**MATERIAL PROVIDED:**
※ ※ ※

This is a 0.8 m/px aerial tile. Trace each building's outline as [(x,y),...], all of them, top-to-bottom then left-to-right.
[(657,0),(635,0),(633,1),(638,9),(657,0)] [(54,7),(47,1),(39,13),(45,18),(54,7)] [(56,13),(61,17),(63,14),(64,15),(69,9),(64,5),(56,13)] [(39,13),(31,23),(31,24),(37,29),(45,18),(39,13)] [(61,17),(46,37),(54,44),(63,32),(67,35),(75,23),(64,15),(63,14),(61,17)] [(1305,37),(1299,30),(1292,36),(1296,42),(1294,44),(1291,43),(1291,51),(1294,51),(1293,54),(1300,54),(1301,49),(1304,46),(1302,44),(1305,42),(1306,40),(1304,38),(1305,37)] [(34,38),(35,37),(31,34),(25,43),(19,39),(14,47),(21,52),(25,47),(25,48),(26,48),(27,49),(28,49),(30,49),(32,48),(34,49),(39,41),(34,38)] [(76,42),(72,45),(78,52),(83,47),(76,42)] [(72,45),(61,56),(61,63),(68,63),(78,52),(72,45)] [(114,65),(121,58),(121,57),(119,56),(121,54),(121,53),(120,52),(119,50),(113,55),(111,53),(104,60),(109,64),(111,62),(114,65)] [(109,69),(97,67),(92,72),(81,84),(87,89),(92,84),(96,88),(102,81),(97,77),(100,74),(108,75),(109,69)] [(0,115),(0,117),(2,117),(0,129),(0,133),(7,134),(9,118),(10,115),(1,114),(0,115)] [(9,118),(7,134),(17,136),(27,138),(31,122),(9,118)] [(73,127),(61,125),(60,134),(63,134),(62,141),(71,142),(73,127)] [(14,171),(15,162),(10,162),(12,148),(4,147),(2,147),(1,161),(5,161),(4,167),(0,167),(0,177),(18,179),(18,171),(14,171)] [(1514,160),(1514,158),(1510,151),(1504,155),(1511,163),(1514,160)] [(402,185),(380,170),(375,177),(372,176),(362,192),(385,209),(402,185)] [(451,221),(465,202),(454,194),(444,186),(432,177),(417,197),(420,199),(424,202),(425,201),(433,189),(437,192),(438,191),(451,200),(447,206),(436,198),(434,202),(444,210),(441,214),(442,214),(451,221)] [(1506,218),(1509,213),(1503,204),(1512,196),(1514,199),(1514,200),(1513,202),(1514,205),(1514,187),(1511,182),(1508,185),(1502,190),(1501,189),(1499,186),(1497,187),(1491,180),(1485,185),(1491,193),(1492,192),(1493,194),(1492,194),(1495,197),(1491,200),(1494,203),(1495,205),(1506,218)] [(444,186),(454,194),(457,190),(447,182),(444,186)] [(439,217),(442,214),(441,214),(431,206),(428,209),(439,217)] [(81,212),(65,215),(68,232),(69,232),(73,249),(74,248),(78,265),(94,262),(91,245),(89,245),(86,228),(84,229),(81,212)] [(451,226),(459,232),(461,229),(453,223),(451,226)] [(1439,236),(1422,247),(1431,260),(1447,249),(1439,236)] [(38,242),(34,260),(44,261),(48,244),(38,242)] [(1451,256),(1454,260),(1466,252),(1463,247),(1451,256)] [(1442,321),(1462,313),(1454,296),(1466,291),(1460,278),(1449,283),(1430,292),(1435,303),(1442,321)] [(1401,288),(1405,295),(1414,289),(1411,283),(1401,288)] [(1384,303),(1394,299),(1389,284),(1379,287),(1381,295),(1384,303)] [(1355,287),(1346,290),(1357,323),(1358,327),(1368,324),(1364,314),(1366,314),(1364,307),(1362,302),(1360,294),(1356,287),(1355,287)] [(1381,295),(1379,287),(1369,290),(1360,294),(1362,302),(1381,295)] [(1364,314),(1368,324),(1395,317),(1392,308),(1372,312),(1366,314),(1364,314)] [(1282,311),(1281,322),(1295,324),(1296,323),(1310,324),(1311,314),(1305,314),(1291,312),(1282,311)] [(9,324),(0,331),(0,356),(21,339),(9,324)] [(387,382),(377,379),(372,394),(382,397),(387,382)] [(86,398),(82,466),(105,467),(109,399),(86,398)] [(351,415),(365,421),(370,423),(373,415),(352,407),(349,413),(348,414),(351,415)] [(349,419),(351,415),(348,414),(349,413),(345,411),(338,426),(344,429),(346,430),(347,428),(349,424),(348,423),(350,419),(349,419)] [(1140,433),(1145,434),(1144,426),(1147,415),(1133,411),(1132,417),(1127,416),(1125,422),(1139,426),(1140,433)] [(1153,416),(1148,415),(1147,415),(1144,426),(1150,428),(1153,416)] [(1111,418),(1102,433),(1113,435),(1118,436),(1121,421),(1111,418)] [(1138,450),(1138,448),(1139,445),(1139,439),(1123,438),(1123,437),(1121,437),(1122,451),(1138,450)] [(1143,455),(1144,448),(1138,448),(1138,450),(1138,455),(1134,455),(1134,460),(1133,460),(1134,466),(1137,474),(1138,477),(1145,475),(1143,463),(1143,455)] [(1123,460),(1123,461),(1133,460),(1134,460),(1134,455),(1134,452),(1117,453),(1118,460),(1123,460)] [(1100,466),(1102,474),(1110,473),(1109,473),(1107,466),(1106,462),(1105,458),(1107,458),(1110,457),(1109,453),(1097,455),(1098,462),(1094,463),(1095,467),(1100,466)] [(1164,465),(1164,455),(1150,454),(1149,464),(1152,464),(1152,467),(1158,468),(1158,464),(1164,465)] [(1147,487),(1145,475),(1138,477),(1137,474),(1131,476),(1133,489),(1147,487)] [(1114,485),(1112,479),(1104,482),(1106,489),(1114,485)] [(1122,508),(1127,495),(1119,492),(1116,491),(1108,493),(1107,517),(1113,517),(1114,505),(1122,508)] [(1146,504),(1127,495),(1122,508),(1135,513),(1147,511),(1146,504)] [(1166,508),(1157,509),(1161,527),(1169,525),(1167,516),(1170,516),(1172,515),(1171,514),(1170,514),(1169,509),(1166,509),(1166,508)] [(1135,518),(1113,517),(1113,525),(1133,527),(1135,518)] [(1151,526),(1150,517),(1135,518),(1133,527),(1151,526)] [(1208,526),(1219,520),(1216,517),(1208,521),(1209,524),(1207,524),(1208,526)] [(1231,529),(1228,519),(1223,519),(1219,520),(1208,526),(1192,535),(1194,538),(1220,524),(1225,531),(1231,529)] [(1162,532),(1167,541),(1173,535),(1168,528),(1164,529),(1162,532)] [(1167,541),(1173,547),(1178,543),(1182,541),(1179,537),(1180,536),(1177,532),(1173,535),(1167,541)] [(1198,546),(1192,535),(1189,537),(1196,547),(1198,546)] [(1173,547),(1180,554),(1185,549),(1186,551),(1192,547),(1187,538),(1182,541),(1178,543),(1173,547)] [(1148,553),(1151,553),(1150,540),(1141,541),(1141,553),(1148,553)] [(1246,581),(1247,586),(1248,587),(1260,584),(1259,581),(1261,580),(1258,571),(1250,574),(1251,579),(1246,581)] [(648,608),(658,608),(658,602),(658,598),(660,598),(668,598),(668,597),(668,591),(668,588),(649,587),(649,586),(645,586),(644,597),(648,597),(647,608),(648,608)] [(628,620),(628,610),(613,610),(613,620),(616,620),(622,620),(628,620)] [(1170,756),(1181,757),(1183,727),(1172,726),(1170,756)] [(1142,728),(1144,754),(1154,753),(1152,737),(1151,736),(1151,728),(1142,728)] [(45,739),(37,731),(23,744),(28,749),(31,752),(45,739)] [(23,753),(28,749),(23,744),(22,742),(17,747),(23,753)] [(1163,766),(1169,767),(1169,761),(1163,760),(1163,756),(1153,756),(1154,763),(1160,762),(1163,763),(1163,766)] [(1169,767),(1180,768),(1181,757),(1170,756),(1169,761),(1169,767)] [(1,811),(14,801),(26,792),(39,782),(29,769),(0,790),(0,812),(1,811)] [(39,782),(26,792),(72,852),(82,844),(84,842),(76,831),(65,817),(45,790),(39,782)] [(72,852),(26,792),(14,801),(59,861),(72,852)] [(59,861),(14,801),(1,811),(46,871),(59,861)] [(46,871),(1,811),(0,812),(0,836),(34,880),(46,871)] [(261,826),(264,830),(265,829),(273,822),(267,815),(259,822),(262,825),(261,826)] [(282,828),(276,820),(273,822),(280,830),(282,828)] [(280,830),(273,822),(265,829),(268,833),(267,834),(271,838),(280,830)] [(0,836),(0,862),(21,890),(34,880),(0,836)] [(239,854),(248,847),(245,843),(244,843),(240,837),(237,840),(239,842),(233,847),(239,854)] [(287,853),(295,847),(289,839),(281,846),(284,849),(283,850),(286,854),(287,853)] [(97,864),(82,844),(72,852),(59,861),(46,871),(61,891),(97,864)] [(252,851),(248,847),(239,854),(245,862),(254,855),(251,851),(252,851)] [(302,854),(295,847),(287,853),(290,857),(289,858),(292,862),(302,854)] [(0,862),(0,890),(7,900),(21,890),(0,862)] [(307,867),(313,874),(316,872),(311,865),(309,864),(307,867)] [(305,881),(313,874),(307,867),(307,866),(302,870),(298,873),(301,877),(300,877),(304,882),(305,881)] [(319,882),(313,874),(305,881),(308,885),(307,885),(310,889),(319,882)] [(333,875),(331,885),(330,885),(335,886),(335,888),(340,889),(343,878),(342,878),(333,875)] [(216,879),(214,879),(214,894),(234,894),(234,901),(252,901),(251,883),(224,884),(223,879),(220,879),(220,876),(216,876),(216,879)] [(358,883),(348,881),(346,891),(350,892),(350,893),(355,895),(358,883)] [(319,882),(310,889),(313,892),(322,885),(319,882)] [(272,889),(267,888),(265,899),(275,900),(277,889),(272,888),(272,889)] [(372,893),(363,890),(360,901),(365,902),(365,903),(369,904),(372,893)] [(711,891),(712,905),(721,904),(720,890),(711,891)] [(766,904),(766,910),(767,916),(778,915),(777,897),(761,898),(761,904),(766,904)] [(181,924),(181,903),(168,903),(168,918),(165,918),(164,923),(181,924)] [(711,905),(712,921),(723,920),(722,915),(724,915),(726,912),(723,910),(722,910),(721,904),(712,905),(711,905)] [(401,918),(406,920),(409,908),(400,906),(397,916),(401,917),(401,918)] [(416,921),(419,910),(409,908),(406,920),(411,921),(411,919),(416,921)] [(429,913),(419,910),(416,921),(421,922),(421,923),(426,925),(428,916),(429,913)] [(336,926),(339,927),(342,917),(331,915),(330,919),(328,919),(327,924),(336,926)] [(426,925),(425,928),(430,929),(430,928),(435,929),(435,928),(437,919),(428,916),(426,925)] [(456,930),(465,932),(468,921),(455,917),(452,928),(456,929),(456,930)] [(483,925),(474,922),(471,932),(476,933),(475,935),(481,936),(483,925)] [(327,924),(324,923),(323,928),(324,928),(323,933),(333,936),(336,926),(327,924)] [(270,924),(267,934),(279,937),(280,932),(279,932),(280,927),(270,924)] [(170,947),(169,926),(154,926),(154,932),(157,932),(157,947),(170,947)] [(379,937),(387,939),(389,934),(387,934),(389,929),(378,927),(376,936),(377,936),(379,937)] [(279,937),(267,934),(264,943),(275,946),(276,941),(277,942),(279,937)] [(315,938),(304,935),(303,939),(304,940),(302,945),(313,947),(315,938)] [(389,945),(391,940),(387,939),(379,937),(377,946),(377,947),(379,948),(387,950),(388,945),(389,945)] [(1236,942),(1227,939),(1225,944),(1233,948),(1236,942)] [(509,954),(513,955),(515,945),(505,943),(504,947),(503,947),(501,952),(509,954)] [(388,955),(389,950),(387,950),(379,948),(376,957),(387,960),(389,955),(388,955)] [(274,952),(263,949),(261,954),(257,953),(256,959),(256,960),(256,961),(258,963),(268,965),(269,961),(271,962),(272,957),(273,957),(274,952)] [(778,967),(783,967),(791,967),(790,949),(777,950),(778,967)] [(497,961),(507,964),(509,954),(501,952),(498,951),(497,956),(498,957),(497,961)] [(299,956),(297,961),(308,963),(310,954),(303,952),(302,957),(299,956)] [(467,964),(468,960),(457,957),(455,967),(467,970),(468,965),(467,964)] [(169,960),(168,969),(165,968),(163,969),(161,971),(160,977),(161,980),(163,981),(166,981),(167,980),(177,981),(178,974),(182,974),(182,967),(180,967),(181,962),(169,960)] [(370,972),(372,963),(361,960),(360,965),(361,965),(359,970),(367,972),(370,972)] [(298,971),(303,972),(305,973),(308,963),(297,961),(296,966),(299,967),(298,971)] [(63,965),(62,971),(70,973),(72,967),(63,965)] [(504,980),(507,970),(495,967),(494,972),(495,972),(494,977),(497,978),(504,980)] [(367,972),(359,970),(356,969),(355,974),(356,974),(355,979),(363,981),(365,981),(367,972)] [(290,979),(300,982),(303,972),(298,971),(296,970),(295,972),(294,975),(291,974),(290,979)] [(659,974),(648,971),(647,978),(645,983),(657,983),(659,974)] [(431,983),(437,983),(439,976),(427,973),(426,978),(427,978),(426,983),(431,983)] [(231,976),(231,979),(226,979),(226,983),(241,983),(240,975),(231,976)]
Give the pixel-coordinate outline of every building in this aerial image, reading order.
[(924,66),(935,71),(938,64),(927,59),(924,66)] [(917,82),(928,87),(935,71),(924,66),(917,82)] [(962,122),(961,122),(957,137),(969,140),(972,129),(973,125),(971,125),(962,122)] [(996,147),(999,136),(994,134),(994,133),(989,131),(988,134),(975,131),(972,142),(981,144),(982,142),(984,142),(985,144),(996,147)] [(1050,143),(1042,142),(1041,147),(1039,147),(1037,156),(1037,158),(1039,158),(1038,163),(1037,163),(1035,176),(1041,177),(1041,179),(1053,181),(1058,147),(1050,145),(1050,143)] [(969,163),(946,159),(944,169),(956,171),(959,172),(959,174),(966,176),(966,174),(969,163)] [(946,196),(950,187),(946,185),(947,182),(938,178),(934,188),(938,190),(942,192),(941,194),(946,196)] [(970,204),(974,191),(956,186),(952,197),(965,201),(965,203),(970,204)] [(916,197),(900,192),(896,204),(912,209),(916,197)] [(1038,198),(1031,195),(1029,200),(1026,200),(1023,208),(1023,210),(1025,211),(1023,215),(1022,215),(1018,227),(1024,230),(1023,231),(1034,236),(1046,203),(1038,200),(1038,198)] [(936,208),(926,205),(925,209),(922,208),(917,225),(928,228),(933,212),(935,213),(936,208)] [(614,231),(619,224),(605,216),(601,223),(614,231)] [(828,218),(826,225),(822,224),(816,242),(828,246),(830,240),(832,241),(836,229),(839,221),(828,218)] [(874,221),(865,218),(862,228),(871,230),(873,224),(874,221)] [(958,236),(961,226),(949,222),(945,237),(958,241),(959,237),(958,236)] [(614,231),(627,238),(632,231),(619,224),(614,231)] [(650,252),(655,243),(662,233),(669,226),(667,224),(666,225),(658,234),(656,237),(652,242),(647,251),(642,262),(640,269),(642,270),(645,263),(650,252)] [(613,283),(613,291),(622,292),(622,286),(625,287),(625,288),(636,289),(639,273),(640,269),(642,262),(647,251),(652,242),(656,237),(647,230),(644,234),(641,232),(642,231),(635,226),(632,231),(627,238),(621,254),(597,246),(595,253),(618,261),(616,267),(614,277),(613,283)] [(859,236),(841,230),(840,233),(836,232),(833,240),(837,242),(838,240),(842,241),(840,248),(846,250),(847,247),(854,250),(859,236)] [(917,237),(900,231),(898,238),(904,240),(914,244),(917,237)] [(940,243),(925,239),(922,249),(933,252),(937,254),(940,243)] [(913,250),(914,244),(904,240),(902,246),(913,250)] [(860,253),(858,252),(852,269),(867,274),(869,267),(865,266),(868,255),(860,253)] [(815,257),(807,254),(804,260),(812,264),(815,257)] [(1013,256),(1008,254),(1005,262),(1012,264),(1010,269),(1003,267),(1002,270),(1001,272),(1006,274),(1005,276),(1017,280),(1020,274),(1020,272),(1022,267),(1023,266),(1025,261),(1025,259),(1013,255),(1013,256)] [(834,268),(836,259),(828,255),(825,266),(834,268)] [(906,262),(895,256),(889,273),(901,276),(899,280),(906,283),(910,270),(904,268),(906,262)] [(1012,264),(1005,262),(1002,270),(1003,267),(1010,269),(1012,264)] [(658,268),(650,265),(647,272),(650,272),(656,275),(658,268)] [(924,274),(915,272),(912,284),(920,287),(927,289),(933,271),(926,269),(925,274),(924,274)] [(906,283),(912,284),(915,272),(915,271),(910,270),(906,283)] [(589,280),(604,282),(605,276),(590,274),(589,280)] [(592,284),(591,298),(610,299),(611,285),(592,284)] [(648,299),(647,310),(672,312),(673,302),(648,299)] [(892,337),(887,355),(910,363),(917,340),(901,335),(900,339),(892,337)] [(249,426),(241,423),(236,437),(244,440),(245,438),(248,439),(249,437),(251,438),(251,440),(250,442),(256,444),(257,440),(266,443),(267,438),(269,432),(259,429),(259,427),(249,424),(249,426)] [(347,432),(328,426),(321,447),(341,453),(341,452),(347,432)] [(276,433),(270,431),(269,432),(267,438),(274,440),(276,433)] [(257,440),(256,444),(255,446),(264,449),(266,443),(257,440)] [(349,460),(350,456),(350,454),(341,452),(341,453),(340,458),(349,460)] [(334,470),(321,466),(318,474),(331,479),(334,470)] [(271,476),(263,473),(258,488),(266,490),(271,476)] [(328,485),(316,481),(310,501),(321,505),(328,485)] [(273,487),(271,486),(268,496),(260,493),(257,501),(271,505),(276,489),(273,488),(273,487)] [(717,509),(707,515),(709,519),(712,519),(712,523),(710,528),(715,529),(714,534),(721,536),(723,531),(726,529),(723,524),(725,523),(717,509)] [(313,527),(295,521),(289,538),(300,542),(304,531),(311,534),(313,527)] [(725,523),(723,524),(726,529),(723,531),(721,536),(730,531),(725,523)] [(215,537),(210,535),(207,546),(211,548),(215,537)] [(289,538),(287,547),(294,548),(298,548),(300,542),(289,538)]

※ ※ ※

**ACTIVITY:**
Return, from the data, each line where the string "aerial" occurs.

**ANSWER FOR THIS EXERCISE:**
This is a 0.8 m/px aerial tile. Trace each building's outline as [(x,y),...], all of them, top-to-bottom then left-to-right.
Give the pixel-coordinate outline of every building in this aerial image, reading order.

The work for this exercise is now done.